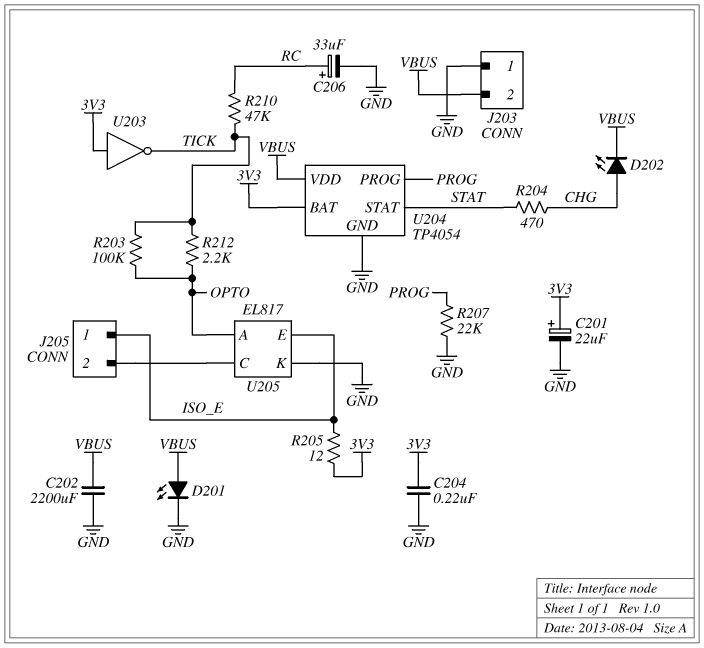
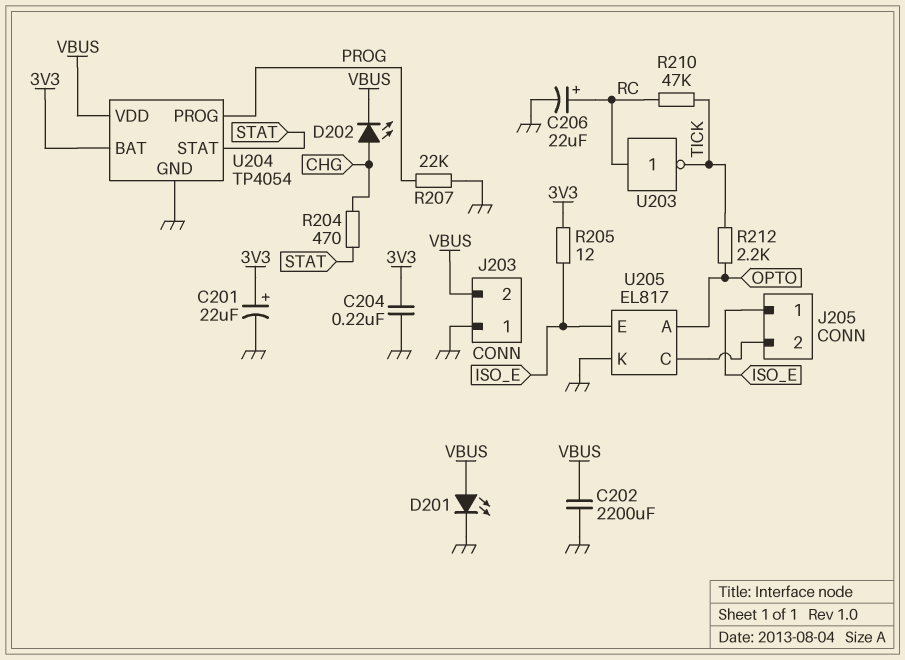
C206: 33uF (plus RC, minus GND) -> 22uF (plus RC, minus GND)
R203: 100k (OPTO, TICK) -> none
U203: NOT (in 3V3, out TICK) -> NOT (in RC, out TICK)

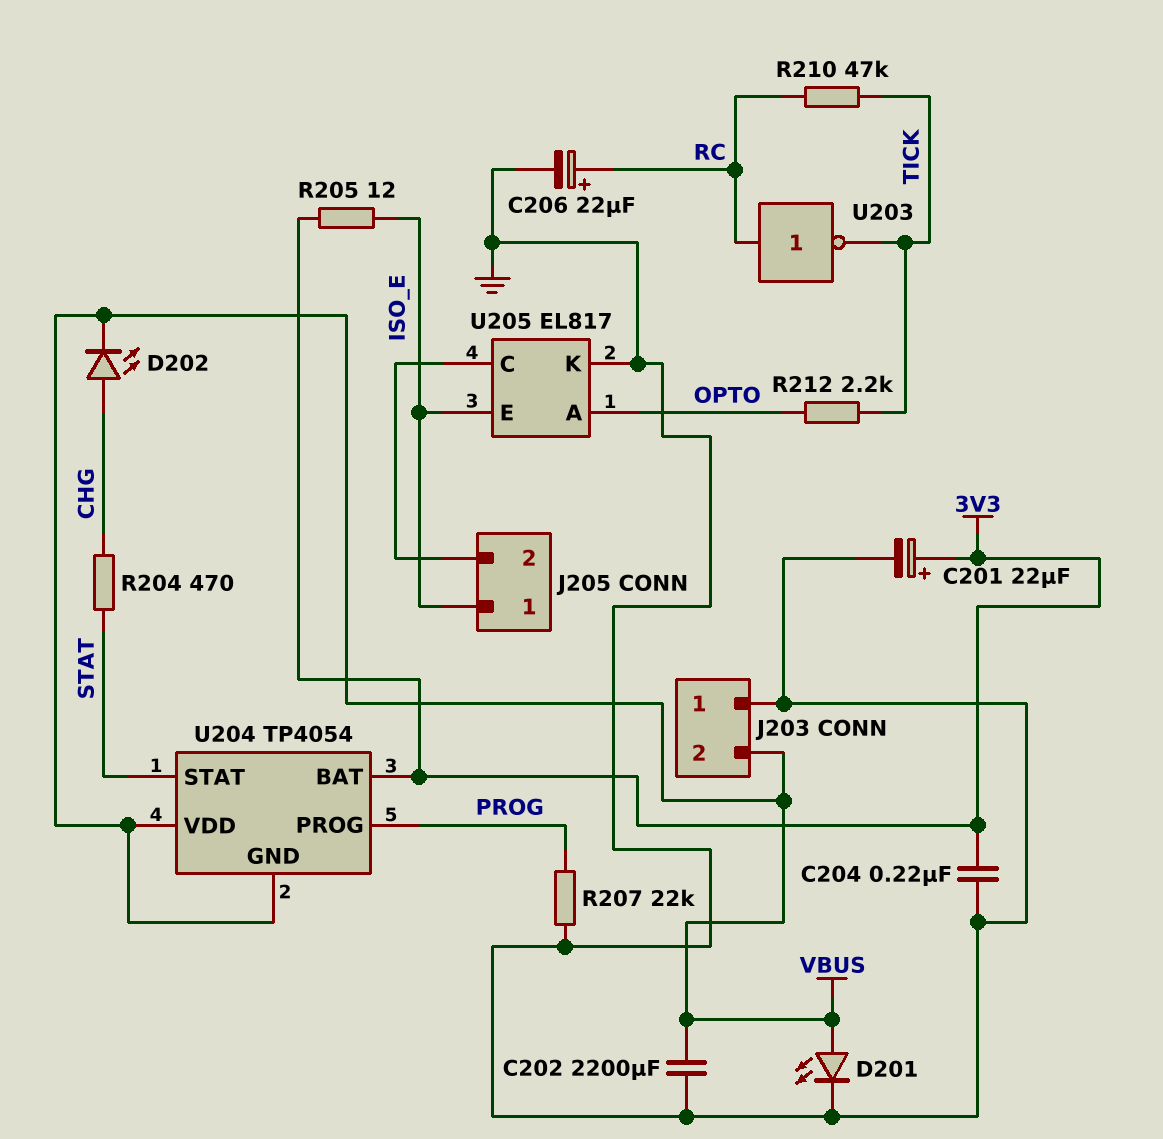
U204 pin GND: GND -> VBUS

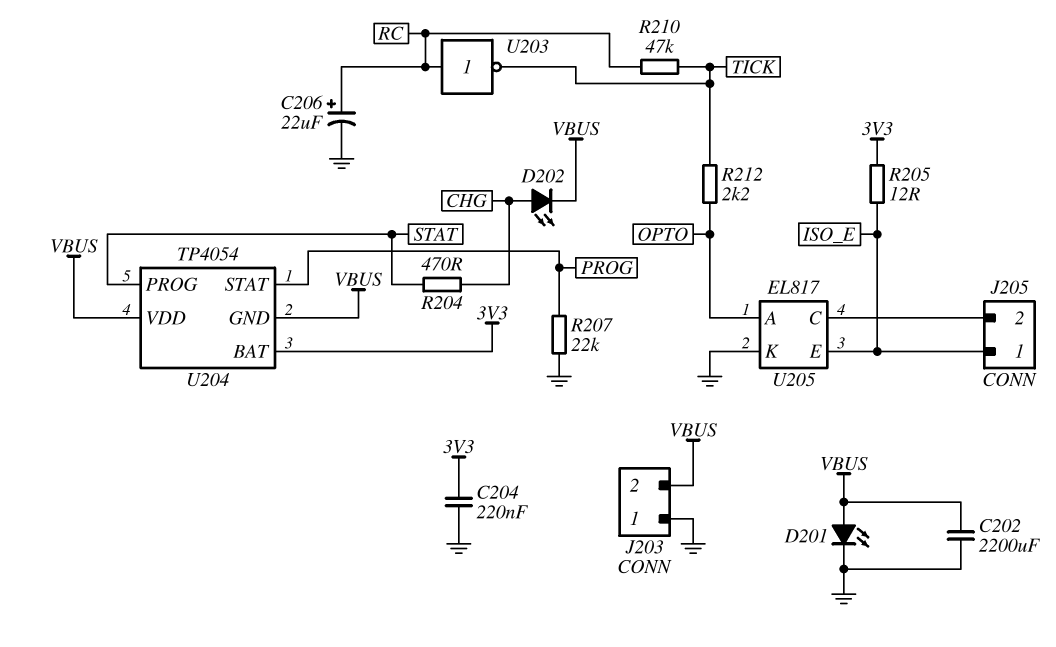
C201: 22uF (plus 3V3, minus GND) -> none
U204 pin PROG: PROG -> STAT
U204 pin STAT: STAT -> PROG

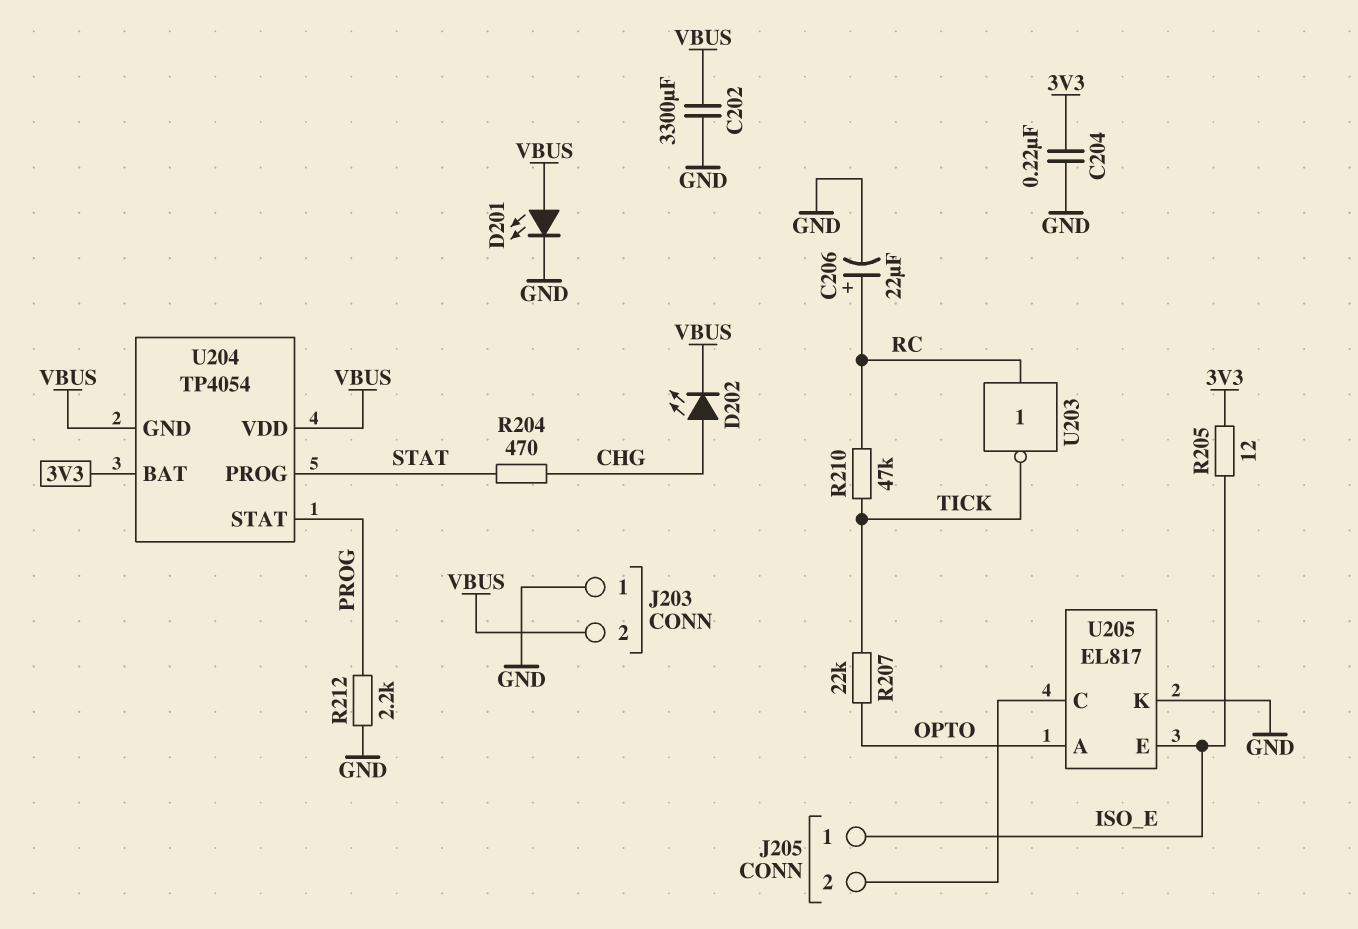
C202: 2200uF (GND, VBUS) -> 3300uF (GND, VBUS)
R207: 22k (GND, PROG) -> 22k (OPTO, TICK)
R212: 2.2k (OPTO, TICK) -> 2.2k (GND, PROG)

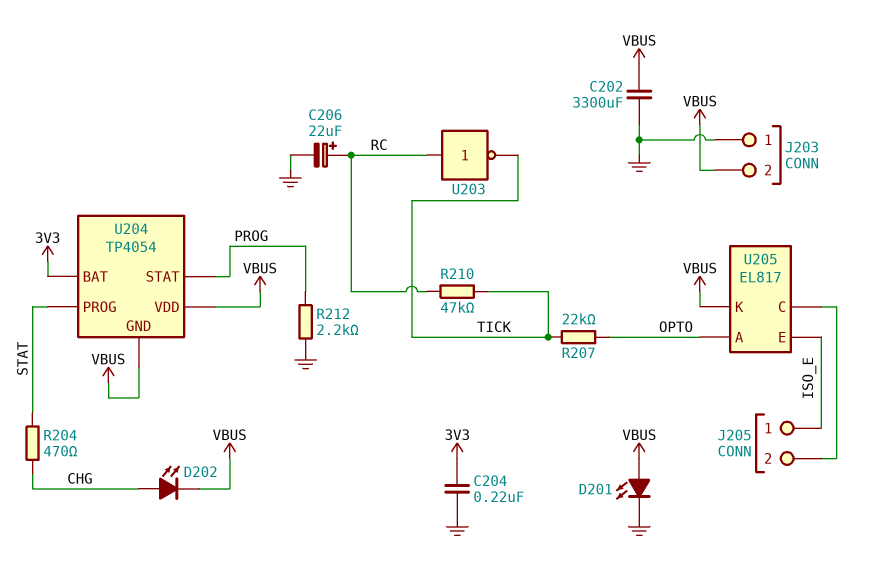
R205: 12 (3V3, ISO_E) -> none
U205 pin K: GND -> VBUS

* [Activity]: Beginning with the line containing "R203: 100k (OPTO, TICK) -> none" and ending with the last line of the data above, repeat each line exactly. Include no pictures and no other lines.

* [Answer space]:
R203: 100k (OPTO, TICK) -> none
U203: NOT (in 3V3, out TICK) -> NOT (in RC, out TICK)

U204 pin GND: GND -> VBUS

C201: 22uF (plus 3V3, minus GND) -> none
U204 pin PROG: PROG -> STAT
U204 pin STAT: STAT -> PROG

C202: 2200uF (GND, VBUS) -> 3300uF (GND, VBUS)
R207: 22k (GND, PROG) -> 22k (OPTO, TICK)
R212: 2.2k (OPTO, TICK) -> 2.2k (GND, PROG)

R205: 12 (3V3, ISO_E) -> none
U205 pin K: GND -> VBUS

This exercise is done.